** Data records follows **

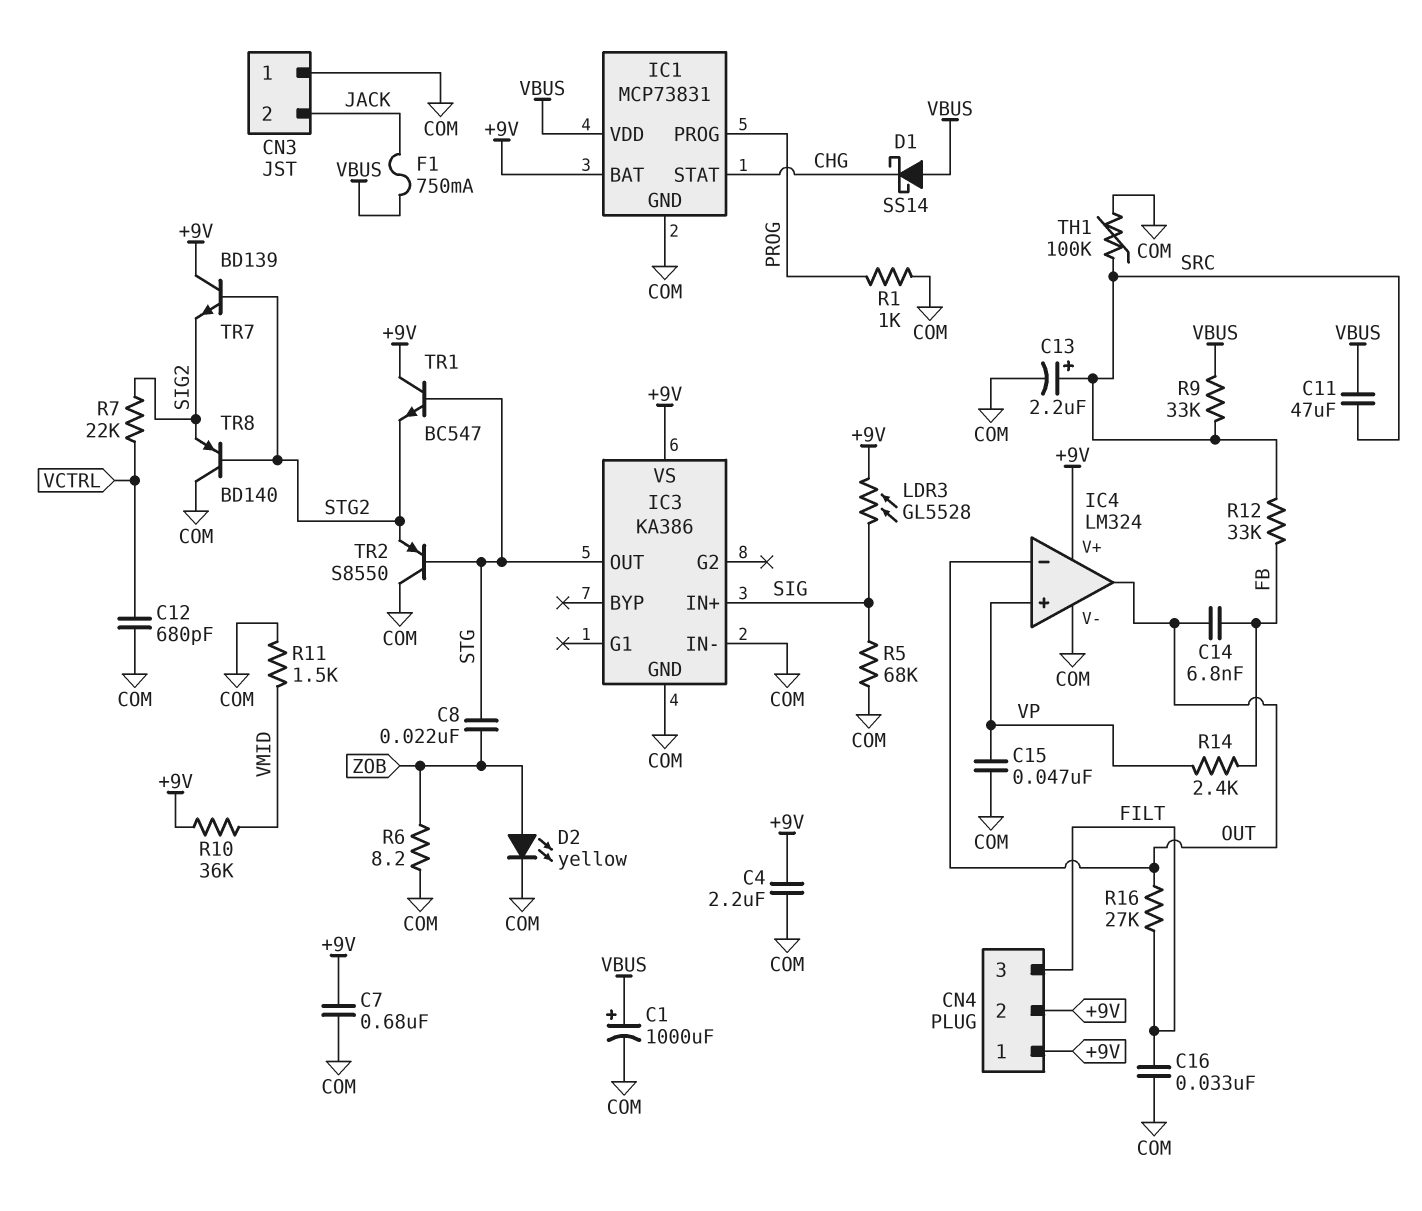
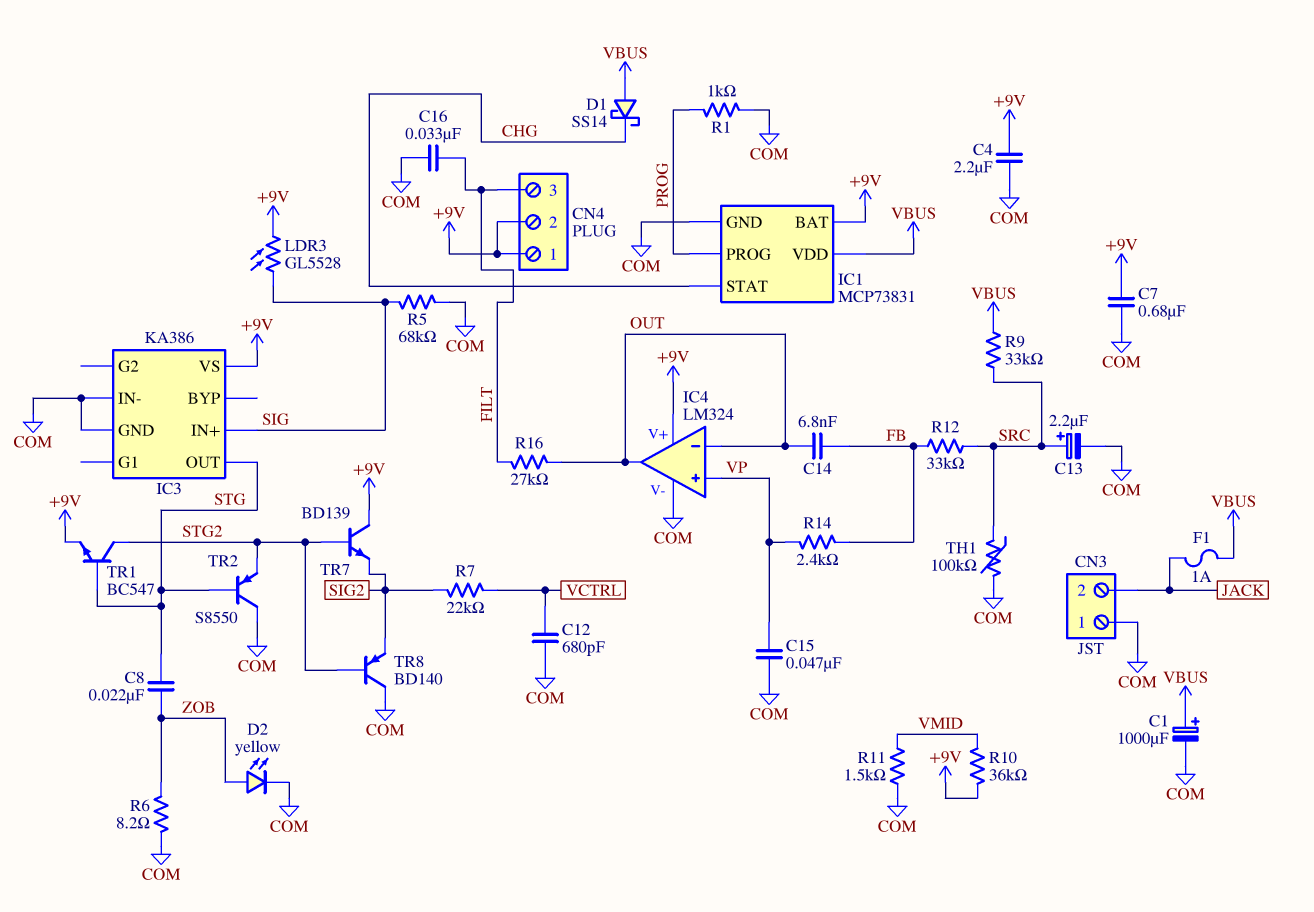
C11: 47uF (SRC, VBUS) -> none
F1: 750mA (JACK, VBUS) -> 1A (JACK, VBUS)
TR1: NPN BC547 (B STG, C +9V, E STG2) -> NPN BC547 (B STG, C STG2, E +9V)

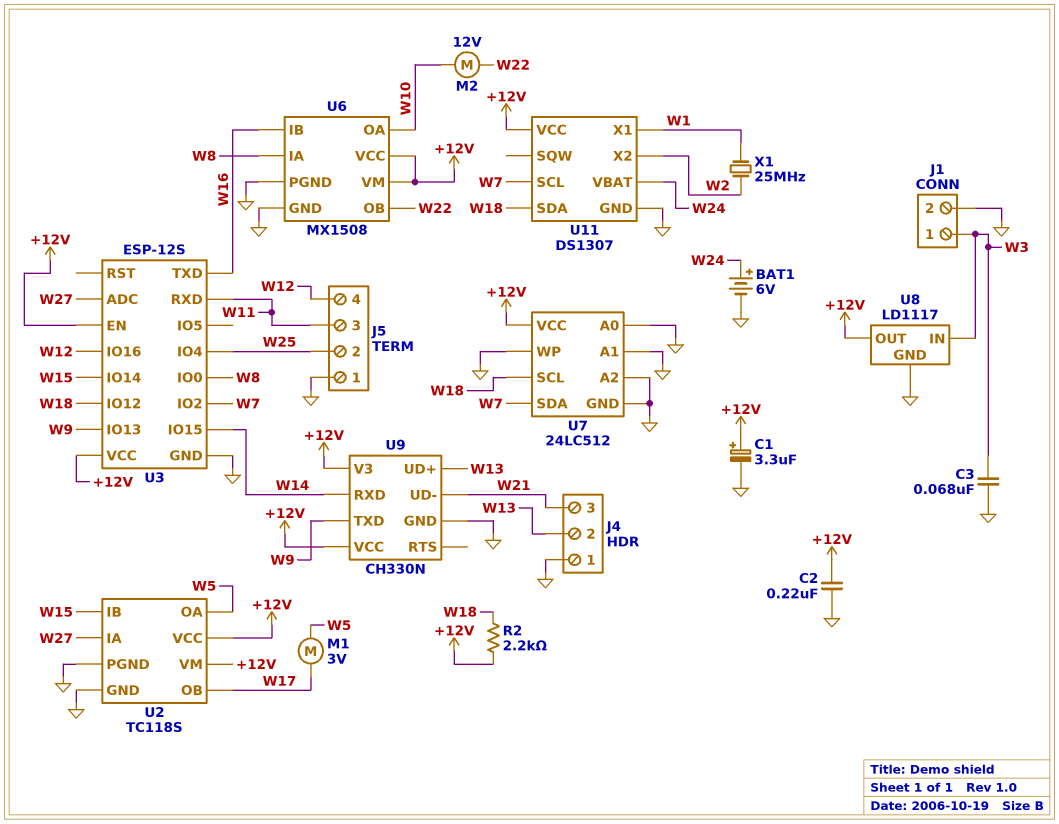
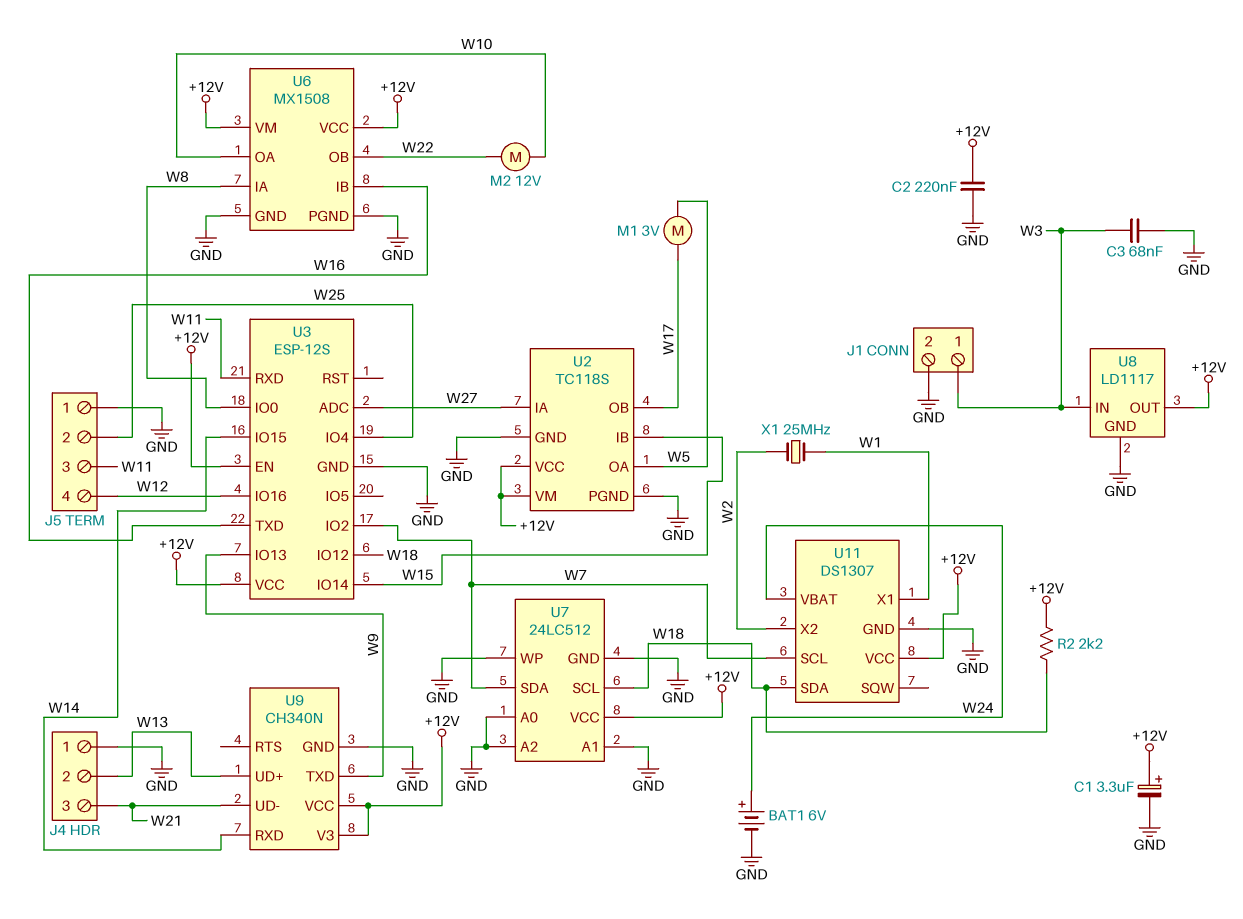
U9: CH330N -> CH340N

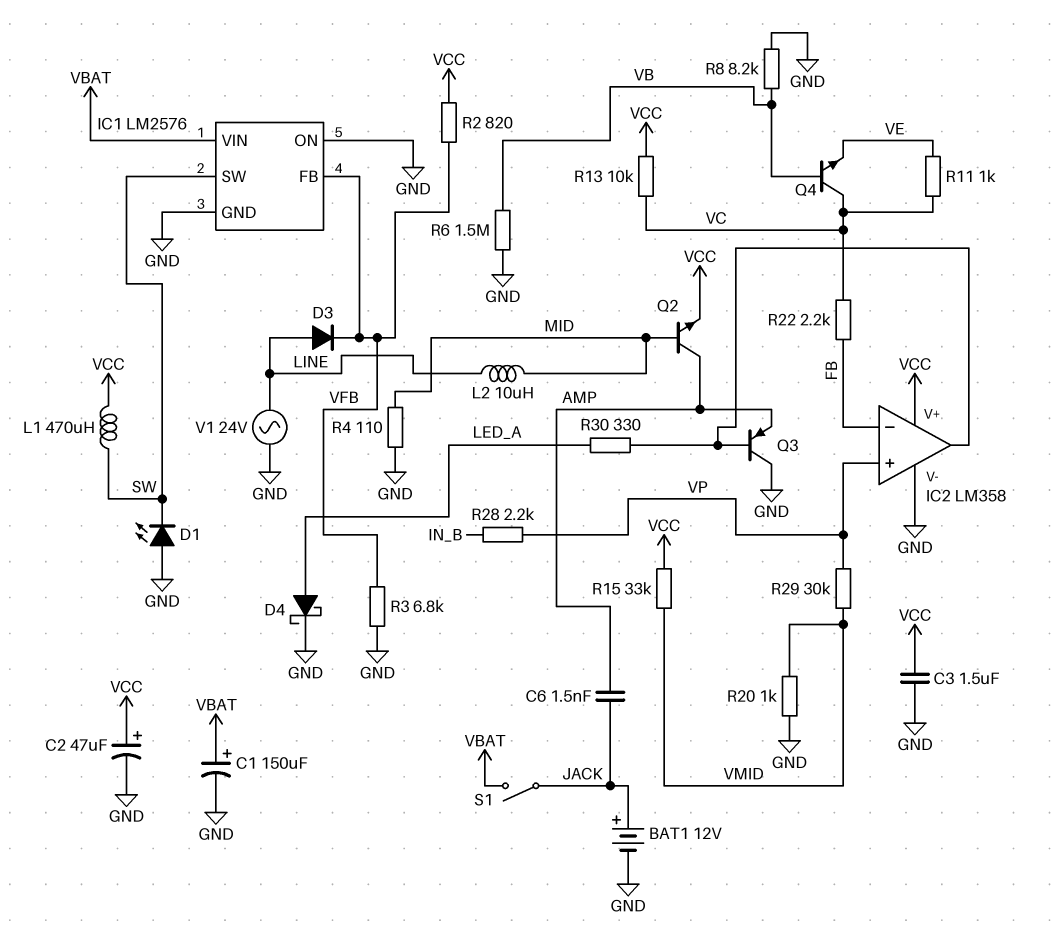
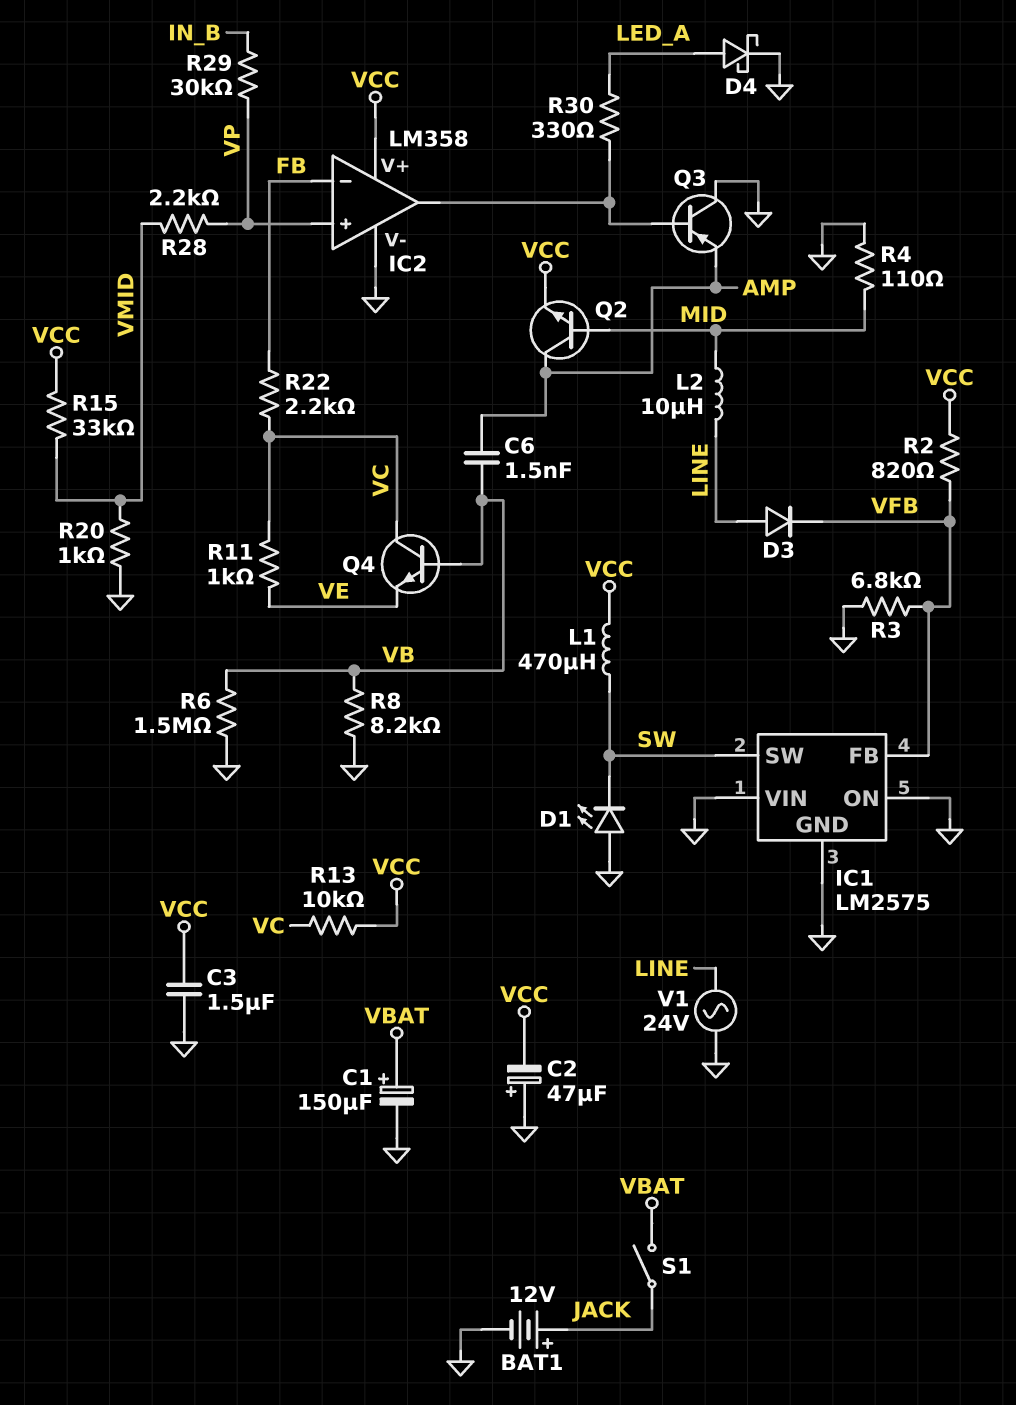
C2: 47uF (plus VCC, minus GND) -> 47uF (plus GND, minus VCC)
C6: 1.5nF (AMP, JACK) -> 1.5nF (AMP, VB)
IC1: LM2576 -> LM2575
IC1 pin VIN: VBAT -> GND
R28: 2.2k (IN_B, VP) -> 2.2k (VMID, VP)
R29: 30k (VMID, VP) -> 30k (IN_B, VP)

** End of Data records **

Work required
The expected answer is an exact copy of the lines beginning at the one with "R28: 2.2k (IN_B, VP) -> 2.2k (VMID, VP)" and running to the end of the entries above.

Exercise output
R28: 2.2k (IN_B, VP) -> 2.2k (VMID, VP)
R29: 30k (VMID, VP) -> 30k (IN_B, VP)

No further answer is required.